TASK INSTRUCTIONS
Write out, unaltered, each line from the top of the records below down to the line where "change=moved; old=watering pot (leaf-green);" appears, that line included.

SUPPLIED ENTRIES

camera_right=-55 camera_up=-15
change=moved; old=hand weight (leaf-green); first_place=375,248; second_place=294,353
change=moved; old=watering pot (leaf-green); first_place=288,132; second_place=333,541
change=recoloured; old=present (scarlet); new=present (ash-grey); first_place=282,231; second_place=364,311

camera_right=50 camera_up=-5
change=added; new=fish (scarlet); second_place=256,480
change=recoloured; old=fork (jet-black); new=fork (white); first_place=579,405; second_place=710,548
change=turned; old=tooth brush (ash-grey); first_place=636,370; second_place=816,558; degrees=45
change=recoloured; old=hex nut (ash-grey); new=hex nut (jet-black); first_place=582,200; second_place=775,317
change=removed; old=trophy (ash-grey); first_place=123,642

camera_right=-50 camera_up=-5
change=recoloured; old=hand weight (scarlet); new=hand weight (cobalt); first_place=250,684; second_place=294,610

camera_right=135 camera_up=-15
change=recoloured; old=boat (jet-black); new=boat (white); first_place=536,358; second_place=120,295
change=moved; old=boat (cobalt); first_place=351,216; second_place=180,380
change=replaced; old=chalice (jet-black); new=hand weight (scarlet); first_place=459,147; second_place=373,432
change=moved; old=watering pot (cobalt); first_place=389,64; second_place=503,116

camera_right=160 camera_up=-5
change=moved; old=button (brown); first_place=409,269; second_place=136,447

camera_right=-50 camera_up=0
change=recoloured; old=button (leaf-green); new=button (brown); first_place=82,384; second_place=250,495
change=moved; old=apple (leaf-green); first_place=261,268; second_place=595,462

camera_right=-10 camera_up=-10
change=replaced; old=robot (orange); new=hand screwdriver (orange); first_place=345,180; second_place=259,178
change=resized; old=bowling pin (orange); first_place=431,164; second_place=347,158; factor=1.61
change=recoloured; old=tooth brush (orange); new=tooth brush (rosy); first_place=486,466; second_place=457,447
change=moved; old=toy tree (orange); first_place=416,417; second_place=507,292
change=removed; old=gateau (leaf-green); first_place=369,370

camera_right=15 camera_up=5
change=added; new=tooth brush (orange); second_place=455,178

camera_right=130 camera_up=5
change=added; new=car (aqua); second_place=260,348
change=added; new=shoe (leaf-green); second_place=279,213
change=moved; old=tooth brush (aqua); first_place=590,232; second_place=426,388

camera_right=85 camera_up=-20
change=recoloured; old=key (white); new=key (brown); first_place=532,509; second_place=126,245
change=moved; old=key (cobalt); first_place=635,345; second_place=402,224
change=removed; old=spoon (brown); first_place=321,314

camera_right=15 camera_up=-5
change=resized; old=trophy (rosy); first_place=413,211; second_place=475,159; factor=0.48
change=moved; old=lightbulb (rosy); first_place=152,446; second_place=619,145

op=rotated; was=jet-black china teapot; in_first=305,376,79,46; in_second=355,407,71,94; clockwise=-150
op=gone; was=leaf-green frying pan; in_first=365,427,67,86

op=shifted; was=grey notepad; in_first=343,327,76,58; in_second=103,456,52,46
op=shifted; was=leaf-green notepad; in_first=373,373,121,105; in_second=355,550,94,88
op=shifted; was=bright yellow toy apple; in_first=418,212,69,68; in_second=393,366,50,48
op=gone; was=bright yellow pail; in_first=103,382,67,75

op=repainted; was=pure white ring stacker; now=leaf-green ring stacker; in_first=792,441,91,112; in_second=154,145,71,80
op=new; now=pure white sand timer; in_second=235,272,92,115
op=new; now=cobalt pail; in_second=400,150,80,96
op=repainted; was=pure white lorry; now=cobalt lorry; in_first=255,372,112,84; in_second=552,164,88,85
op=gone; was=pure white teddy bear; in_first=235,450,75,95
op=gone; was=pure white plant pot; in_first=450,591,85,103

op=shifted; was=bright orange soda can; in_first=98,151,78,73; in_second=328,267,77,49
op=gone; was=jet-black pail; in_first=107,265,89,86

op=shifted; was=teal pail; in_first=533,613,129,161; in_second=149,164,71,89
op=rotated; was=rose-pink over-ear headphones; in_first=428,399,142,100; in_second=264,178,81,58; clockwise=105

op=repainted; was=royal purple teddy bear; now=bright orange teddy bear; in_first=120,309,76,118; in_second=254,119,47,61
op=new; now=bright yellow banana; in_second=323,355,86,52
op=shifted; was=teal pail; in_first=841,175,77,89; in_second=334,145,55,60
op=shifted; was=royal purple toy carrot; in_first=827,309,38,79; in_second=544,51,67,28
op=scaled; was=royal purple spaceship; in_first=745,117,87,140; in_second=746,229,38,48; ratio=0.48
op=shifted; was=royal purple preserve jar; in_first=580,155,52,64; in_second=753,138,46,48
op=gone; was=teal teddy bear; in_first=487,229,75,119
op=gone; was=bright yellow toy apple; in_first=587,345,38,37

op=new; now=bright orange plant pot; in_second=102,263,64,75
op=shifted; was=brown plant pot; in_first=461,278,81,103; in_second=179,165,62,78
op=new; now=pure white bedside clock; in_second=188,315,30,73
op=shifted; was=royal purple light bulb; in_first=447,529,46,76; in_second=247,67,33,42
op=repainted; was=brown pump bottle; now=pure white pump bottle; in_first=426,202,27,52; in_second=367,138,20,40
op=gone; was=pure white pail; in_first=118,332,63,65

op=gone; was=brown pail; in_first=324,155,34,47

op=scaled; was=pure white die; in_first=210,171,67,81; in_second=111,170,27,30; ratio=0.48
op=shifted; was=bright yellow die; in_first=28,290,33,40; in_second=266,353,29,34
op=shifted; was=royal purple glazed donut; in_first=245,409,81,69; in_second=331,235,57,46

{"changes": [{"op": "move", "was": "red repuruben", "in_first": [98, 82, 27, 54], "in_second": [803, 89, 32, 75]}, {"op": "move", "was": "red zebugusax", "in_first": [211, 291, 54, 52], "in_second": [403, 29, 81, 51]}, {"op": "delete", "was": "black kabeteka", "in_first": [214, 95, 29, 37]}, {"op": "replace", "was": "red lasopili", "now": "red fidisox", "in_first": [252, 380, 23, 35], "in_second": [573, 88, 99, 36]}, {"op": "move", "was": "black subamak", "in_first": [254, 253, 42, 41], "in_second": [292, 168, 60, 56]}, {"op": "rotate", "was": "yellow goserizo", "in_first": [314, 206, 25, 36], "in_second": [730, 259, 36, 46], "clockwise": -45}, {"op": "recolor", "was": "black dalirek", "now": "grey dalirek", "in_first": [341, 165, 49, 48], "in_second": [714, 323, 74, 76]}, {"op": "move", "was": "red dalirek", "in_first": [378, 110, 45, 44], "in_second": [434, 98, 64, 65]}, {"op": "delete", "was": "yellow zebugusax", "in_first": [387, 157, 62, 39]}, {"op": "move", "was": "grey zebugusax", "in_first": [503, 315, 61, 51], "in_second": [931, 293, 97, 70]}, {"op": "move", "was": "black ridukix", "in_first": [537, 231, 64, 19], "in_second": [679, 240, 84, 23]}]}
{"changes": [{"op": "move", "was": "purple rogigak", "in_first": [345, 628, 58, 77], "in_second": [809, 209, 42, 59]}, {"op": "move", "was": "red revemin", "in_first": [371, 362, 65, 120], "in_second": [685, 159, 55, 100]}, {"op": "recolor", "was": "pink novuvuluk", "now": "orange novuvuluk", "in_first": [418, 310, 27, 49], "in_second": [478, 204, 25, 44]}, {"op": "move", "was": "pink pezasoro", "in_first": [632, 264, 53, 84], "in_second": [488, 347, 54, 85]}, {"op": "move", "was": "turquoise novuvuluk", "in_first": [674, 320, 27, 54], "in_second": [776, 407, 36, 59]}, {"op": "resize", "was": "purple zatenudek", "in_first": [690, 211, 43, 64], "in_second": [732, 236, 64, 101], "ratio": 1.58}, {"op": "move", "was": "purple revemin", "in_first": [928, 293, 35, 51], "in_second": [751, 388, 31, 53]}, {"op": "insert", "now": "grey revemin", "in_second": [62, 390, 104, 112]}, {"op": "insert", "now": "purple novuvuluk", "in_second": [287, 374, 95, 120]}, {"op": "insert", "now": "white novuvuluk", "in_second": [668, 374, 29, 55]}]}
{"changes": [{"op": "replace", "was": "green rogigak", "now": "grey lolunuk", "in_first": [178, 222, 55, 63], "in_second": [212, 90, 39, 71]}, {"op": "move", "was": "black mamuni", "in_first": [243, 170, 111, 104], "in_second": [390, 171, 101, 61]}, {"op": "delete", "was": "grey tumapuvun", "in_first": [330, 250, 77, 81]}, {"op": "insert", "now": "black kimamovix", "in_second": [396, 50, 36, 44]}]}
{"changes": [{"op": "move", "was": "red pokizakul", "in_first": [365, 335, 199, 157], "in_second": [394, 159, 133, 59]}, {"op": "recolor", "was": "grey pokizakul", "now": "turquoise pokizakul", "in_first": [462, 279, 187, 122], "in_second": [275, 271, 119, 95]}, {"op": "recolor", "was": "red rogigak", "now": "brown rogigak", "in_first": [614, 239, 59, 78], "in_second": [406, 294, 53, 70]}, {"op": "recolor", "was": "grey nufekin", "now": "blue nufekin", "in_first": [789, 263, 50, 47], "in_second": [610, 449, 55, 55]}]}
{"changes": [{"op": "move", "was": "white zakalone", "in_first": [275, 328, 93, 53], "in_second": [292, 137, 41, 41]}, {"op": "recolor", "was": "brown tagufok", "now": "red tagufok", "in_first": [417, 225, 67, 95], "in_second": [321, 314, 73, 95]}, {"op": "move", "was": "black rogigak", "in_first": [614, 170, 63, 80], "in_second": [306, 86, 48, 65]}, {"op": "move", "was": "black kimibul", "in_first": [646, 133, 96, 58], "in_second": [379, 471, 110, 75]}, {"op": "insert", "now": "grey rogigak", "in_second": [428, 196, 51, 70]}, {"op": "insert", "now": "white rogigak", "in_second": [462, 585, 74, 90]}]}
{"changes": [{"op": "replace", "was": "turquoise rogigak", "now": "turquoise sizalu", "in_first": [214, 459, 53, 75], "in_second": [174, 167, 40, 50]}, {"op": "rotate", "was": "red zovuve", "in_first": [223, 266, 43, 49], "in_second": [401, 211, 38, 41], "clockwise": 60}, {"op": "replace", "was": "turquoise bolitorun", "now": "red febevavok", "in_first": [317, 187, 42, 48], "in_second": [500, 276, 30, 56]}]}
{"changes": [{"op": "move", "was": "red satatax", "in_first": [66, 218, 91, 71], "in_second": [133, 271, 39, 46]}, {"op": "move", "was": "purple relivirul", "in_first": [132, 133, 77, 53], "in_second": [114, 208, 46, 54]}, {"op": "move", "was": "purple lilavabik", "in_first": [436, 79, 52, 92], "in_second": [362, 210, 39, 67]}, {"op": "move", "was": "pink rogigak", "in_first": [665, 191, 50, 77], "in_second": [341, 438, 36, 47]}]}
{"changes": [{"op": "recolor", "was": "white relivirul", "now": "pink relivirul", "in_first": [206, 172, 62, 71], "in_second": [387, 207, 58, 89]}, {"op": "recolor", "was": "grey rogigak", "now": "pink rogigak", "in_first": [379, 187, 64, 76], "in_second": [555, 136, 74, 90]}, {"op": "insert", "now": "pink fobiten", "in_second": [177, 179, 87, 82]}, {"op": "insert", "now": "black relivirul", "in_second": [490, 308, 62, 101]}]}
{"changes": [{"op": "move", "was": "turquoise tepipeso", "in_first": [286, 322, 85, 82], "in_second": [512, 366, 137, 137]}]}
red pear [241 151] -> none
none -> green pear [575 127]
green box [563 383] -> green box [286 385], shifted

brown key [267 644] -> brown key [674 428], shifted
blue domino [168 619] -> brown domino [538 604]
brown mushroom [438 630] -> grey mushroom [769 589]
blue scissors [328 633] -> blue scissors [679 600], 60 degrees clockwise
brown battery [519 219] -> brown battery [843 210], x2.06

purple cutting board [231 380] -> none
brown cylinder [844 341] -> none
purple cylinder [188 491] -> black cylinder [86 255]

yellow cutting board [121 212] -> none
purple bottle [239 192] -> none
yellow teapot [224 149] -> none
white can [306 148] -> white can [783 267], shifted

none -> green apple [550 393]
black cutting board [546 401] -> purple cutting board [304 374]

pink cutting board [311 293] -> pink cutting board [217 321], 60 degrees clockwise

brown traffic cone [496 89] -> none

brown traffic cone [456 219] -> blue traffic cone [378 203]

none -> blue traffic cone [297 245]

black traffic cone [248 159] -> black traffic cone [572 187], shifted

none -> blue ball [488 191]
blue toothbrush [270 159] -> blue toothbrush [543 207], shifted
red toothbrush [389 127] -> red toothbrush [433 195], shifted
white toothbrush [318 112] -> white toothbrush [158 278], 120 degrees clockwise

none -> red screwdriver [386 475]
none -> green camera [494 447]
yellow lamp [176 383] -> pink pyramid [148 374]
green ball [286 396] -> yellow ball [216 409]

SOLUTION FOR THIS PROBLEM
camera_right=-55 camera_up=-15
change=moved; old=hand weight (leaf-green); first_place=375,248; second_place=294,353
change=moved; old=watering pot (leaf-green); first_place=288,132; second_place=333,541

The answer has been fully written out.